WHAT YOU SHOULD DO: Shown below are entries with pictures; the line with "camera: 50 degrees right, 15 degrees down" through the line with "camera: 10 degrees left, 5 degrees down" is the span to retype exactly, and the pictures stay out.

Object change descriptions
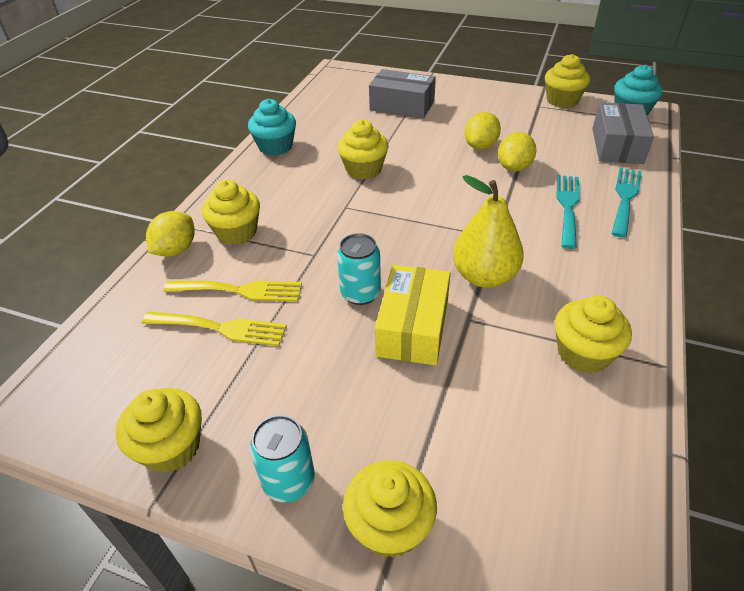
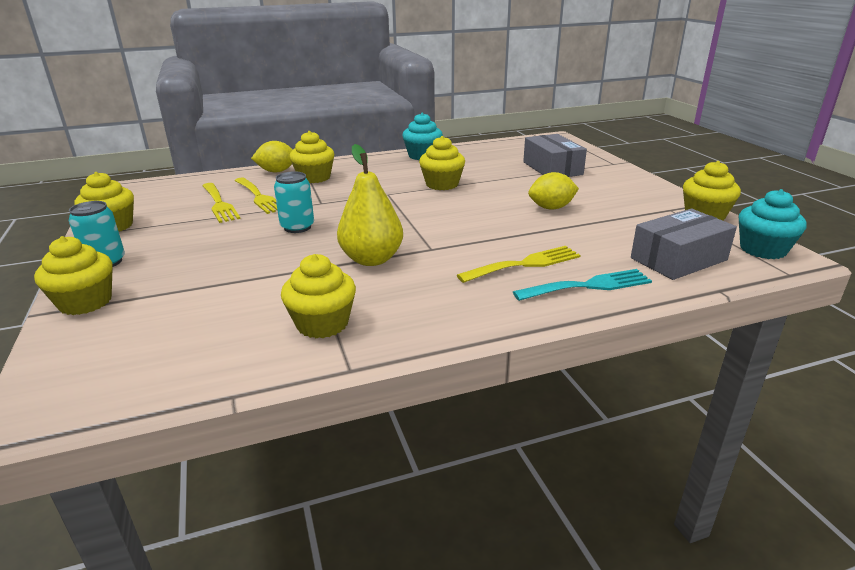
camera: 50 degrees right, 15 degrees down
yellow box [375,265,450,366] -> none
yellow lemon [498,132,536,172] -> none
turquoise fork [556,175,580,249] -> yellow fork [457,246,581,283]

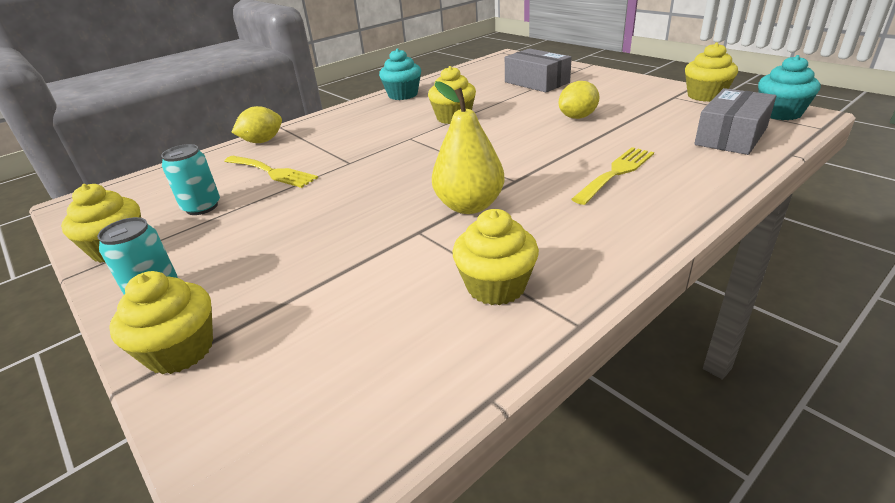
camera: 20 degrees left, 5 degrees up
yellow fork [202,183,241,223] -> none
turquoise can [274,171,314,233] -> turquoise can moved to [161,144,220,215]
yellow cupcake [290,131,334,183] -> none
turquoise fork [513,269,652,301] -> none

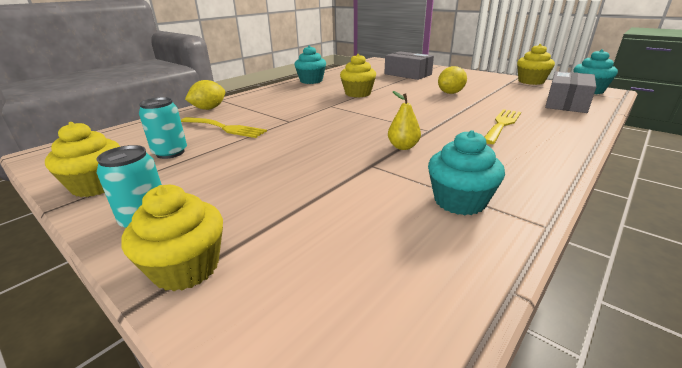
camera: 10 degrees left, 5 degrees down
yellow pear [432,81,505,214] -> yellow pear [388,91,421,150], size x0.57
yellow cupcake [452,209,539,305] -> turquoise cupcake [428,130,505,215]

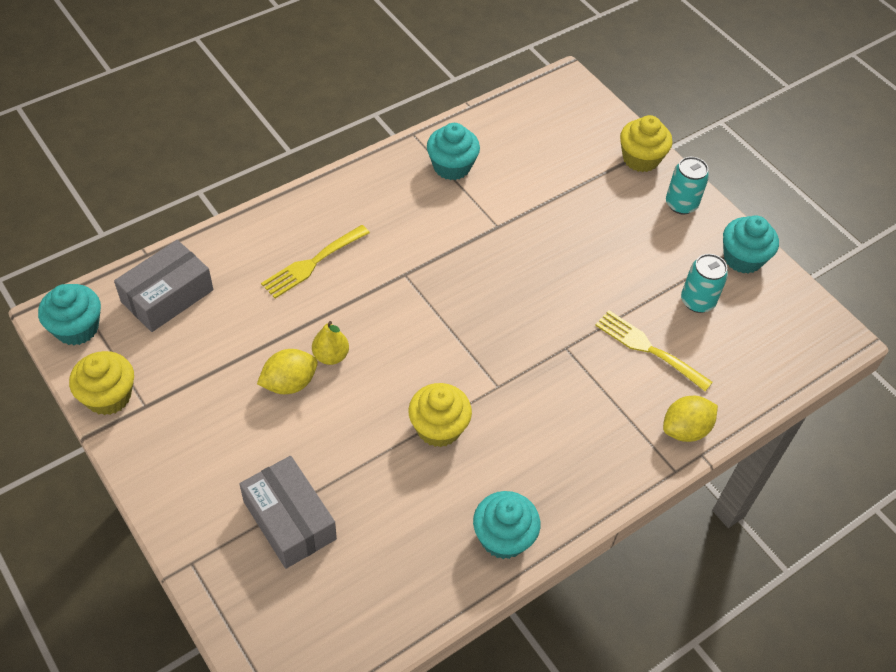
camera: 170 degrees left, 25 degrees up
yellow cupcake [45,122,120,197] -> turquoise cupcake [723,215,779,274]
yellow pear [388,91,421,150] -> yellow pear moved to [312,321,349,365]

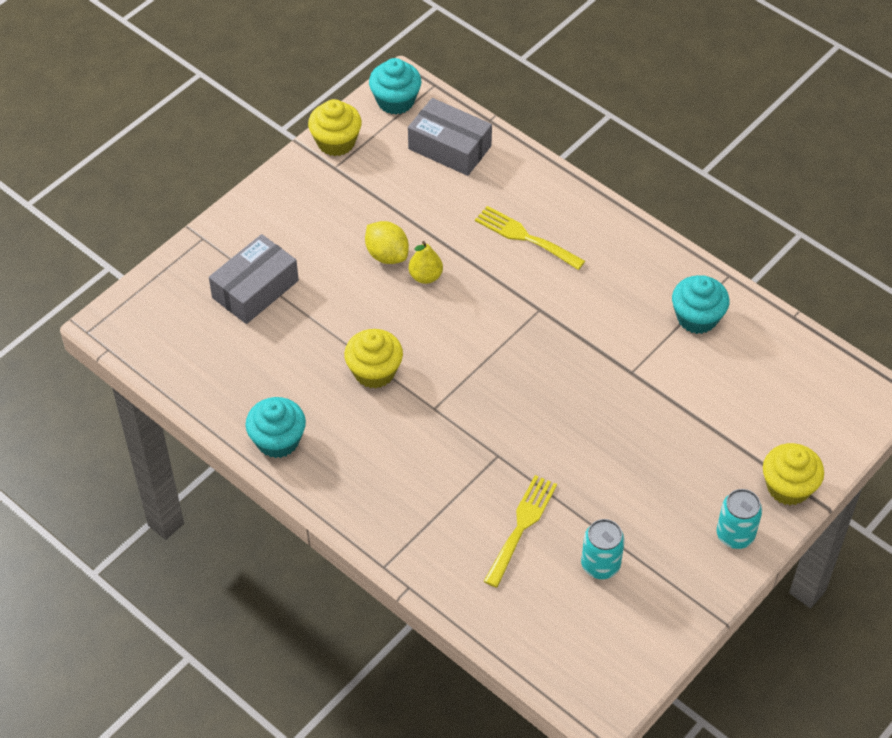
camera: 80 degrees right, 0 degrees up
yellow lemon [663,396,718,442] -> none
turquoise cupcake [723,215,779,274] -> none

...

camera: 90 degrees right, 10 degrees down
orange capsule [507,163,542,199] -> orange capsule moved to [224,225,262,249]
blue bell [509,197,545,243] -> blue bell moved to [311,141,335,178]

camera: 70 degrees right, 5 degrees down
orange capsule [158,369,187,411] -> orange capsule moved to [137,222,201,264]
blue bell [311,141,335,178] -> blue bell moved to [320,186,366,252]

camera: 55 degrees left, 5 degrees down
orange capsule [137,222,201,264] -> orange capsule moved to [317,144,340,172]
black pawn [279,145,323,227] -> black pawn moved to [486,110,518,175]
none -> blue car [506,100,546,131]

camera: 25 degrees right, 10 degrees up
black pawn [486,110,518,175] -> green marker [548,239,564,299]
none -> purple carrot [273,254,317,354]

ANSWER BOX:
camera: 50 degrees right, 15 degrees down
yellow box [375,265,450,366] -> none
yellow lemon [498,132,536,172] -> none
turquoise fork [556,175,580,249] -> yellow fork [457,246,581,283]

camera: 20 degrees left, 5 degrees up
yellow fork [202,183,241,223] -> none
turquoise can [274,171,314,233] -> turquoise can moved to [161,144,220,215]
yellow cupcake [290,131,334,183] -> none
turquoise fork [513,269,652,301] -> none

camera: 10 degrees left, 5 degrees down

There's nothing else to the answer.